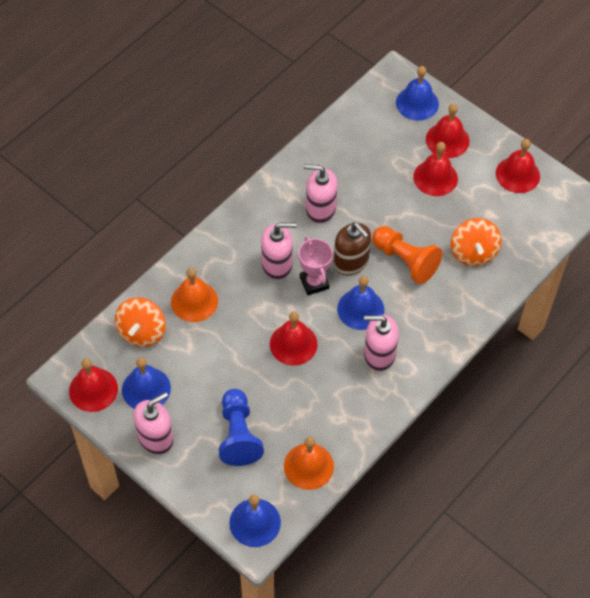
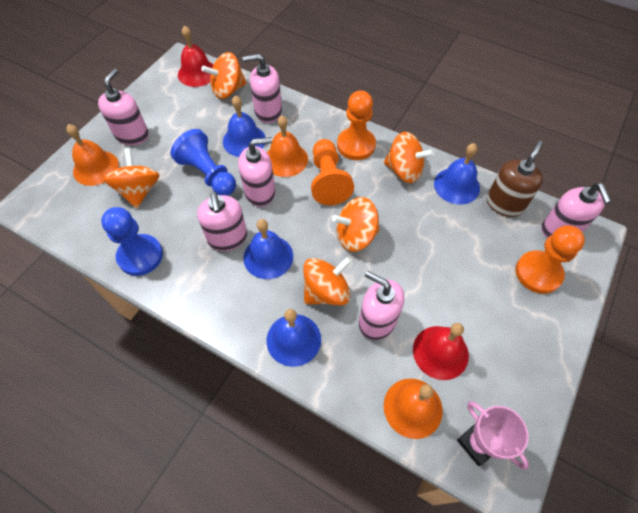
blue pawn: 1 -> 2
orange bell: 2 -> 3
orange pawn: 1 -> 3
orange spinning top: 2 -> 5
pink soap dispenser: 4 -> 6
red bell: 5 -> 2

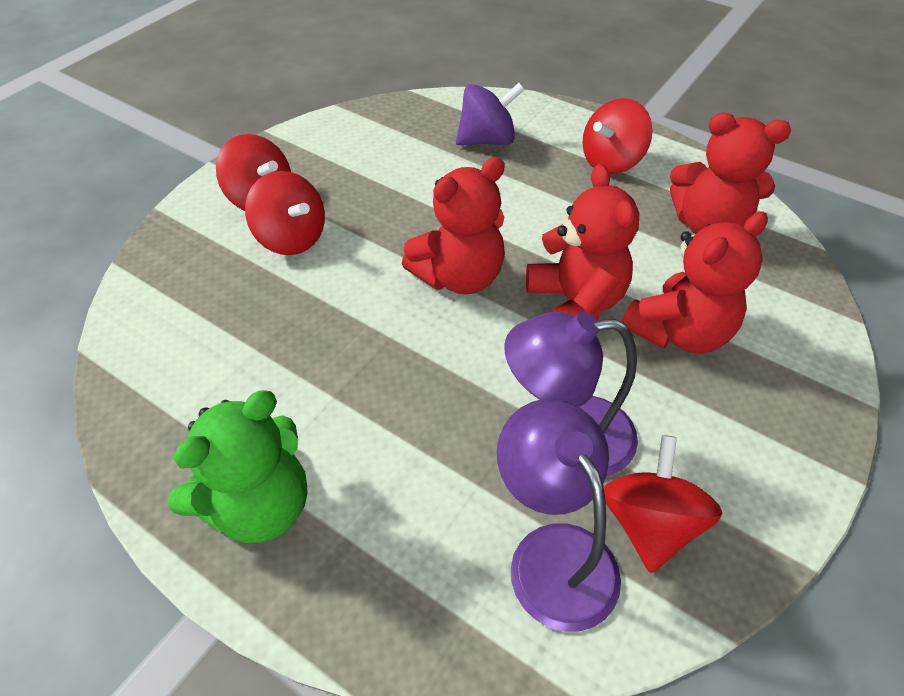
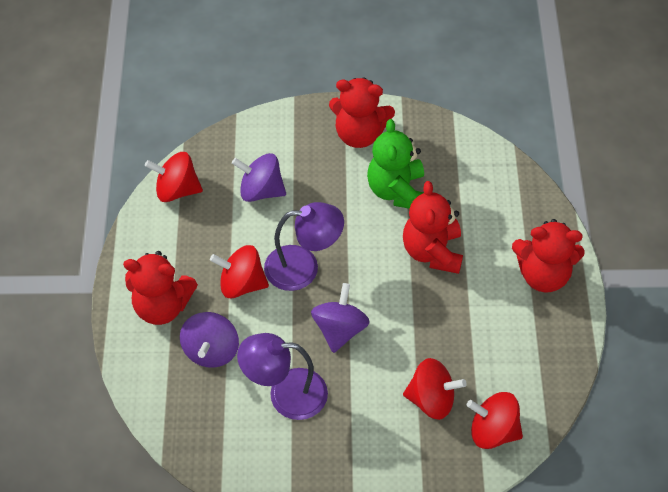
purple spinning top: 1 -> 3

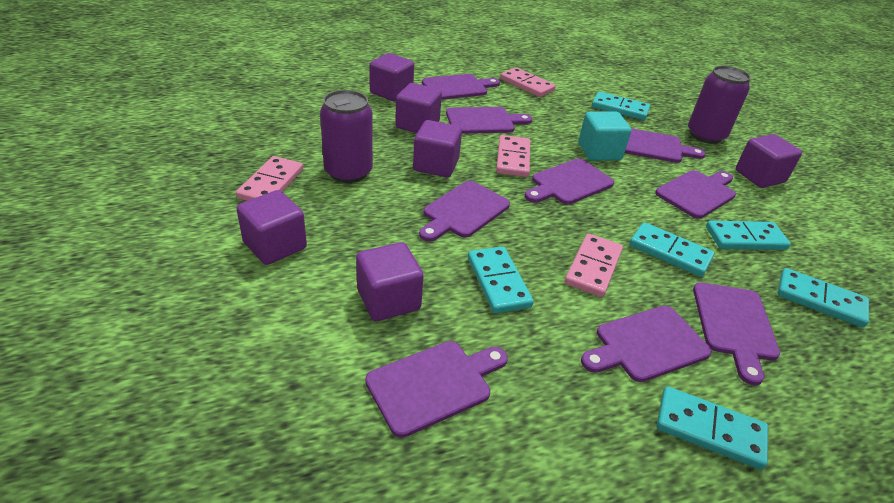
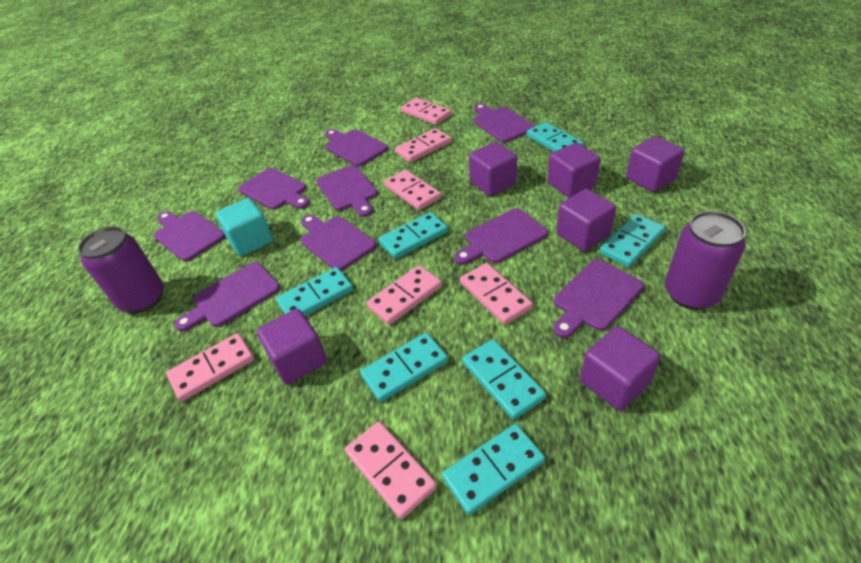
pink domino: 4 -> 7
turquoise domino: 6 -> 7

> [Aim of the exercise] Extract only the lines from the line containing "orange bell: 2 -> 3" through the final line of the listing above, unchanged; pictures stay out of the copy.

> [Solution for this problem]
orange bell: 2 -> 3
orange pawn: 1 -> 3
orange spinning top: 2 -> 5
pink soap dispenser: 4 -> 6
red bell: 5 -> 2

purple spinning top: 1 -> 3

pink domino: 4 -> 7
turquoise domino: 6 -> 7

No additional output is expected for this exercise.